- Task description -
All lines of the entries with "purple" in them must be listed.
——————————
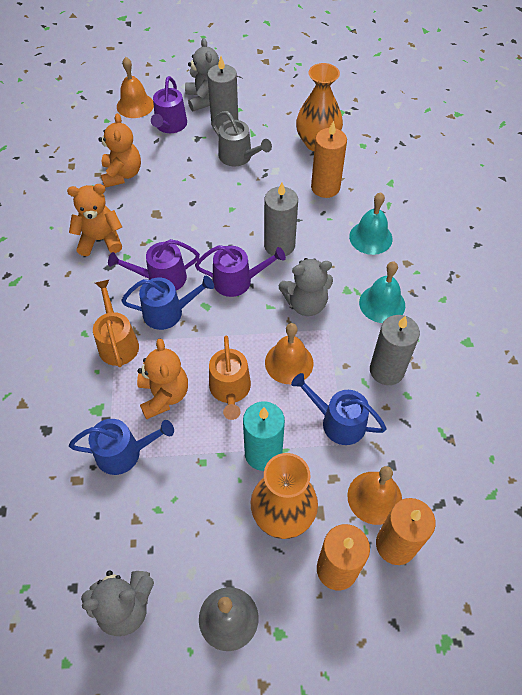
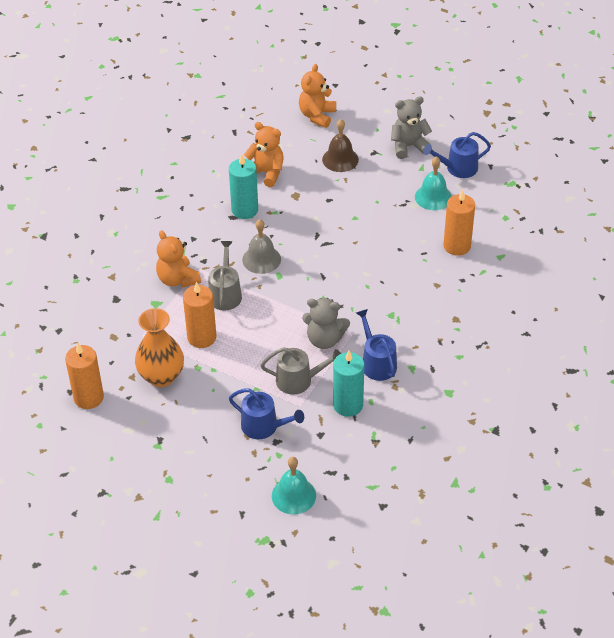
brown bell: 0 -> 1
grey candle: 3 -> 0
grey teddy bear: 3 -> 2
grey watering can: 1 -> 2
orange bell: 3 -> 0
orange vase: 2 -> 1
orange watering can: 2 -> 0
purple watering can: 3 -> 0
turquoise candle: 1 -> 2

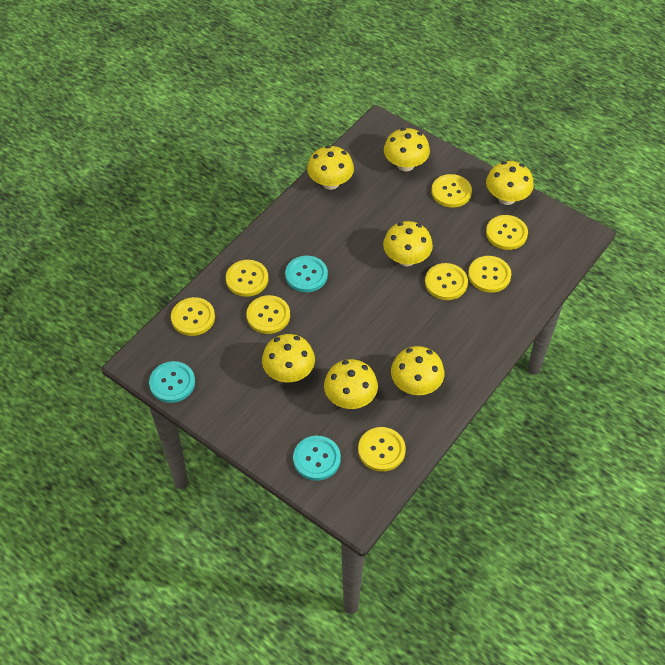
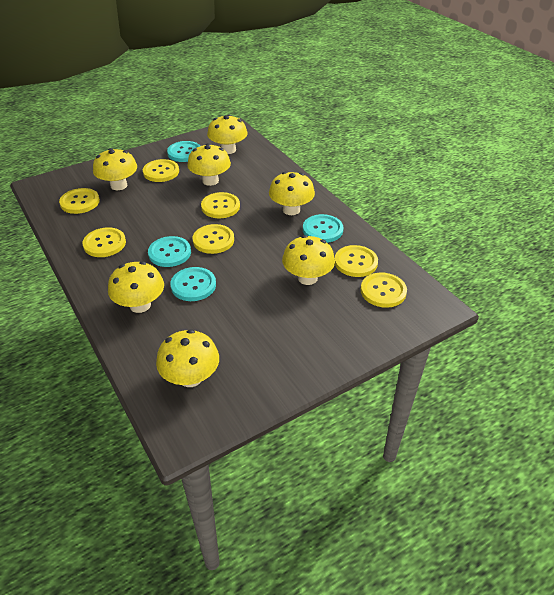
turquoise button: 3 -> 4
yellow button: 8 -> 7

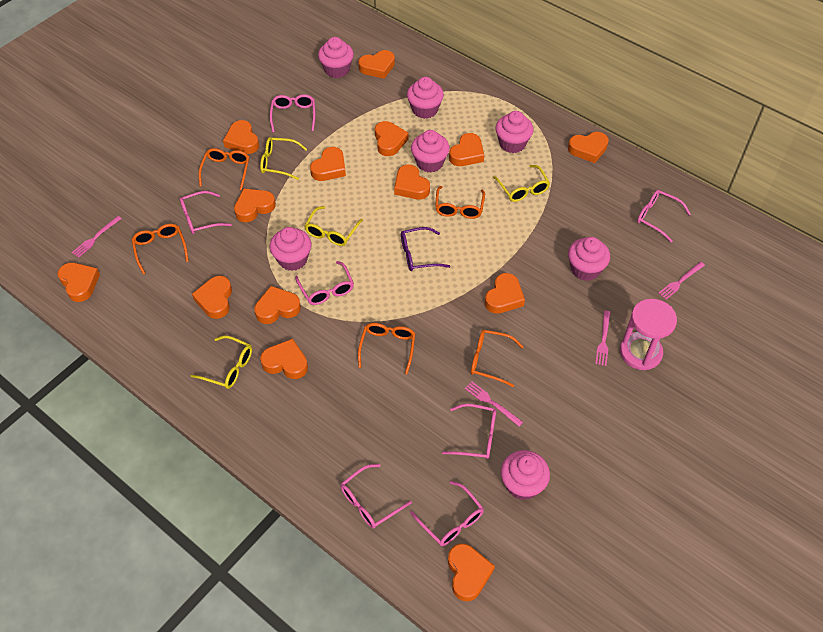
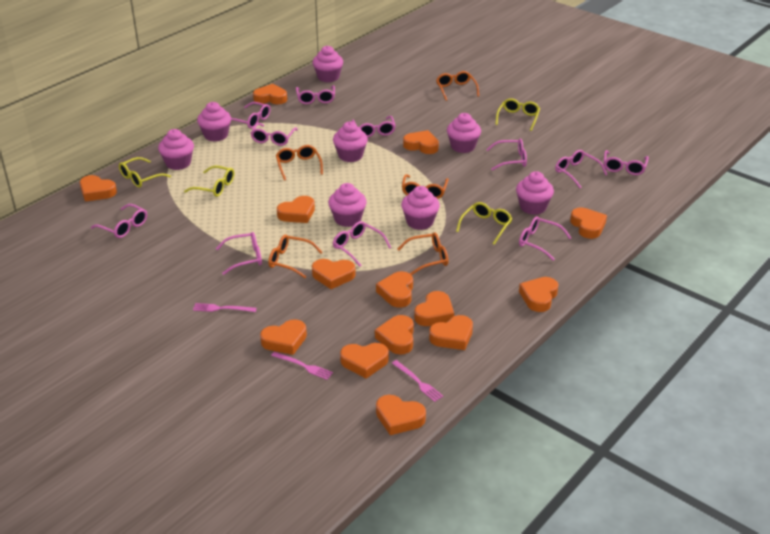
pink cupcake: 7 -> 8
pink fork: 4 -> 3
pink glasses: 7 -> 11
pink hourglass: 1 -> 0
purple glasses: 1 -> 0

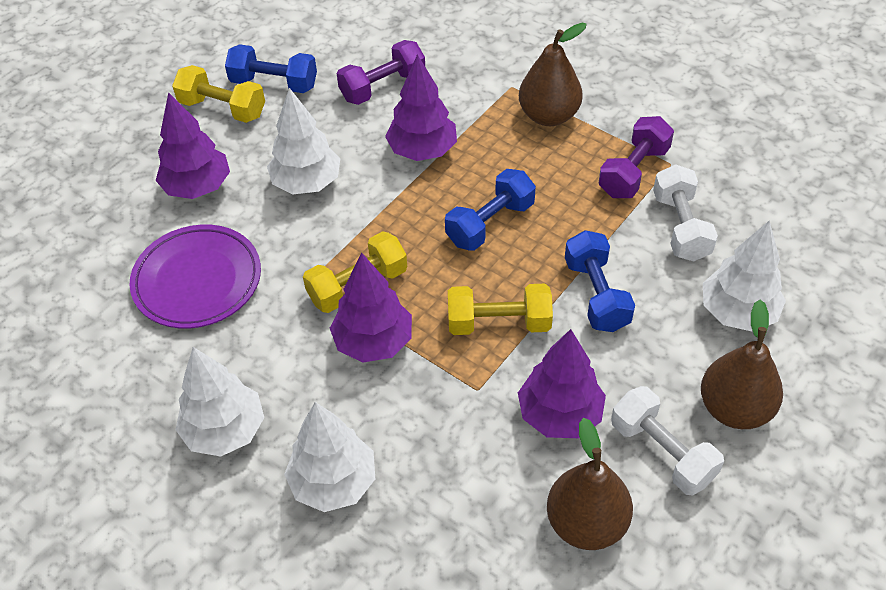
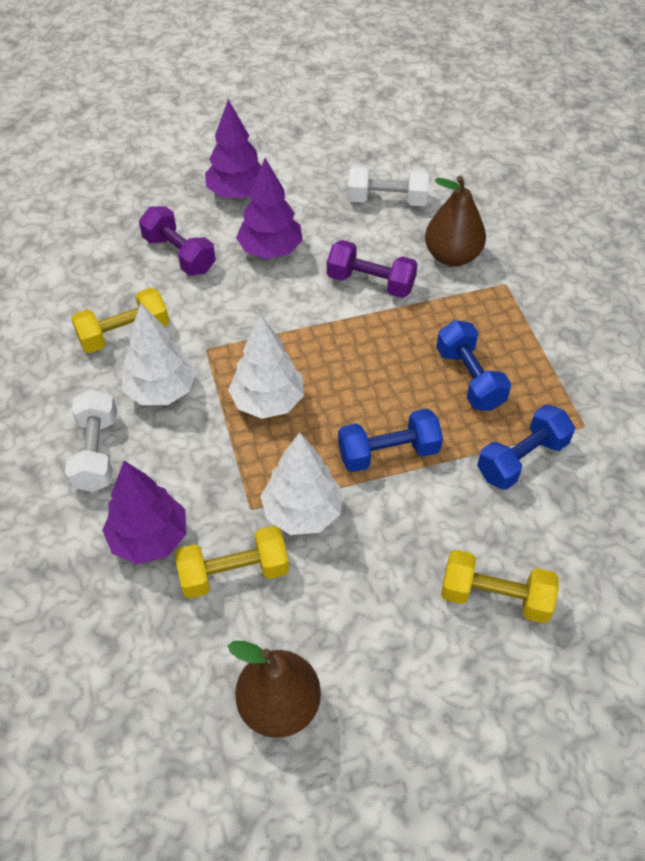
brown pear: 3 -> 2
purple plate: 1 -> 0
purple tree: 4 -> 3
white tree: 4 -> 3

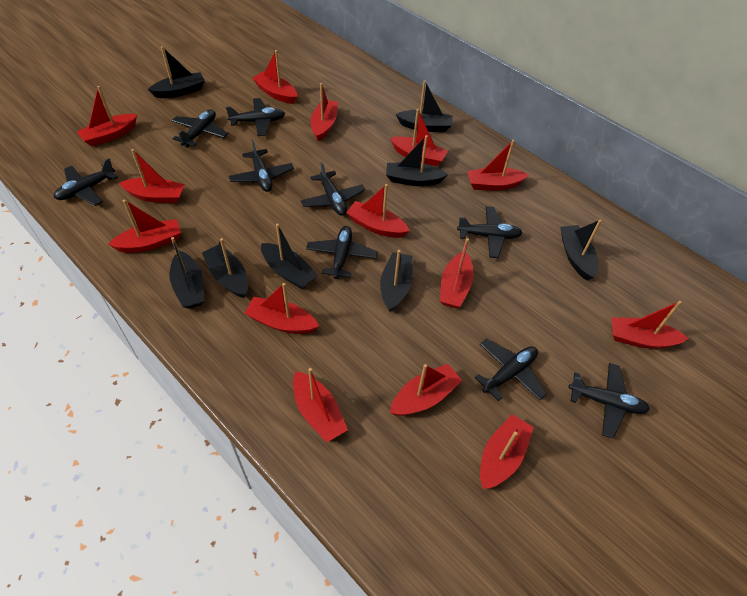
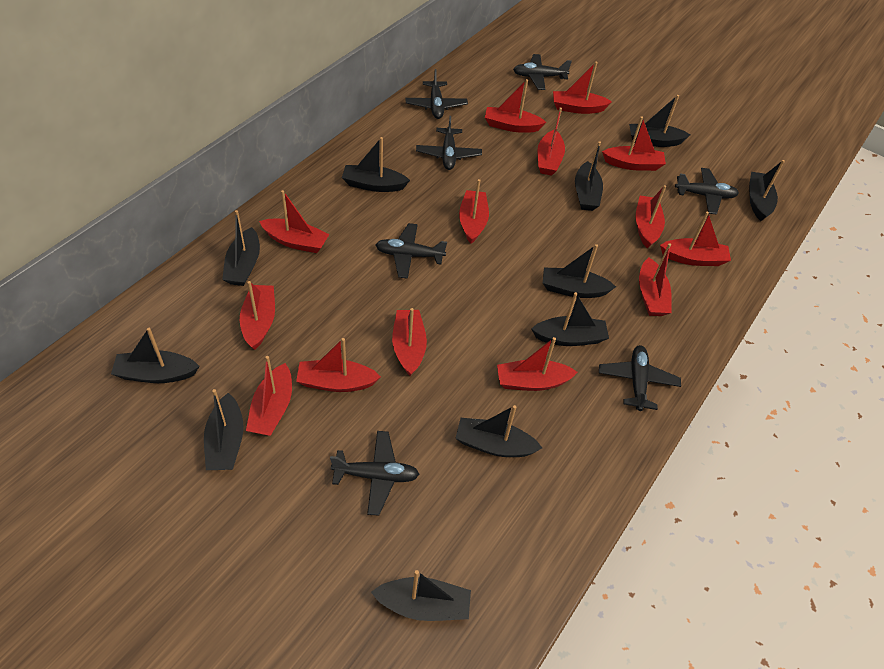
black boat: 8 -> 11
black plane: 9 -> 7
——————————
- The answer -
purple watering can: 3 -> 0
purple glasses: 1 -> 0
purple plate: 1 -> 0
purple tree: 4 -> 3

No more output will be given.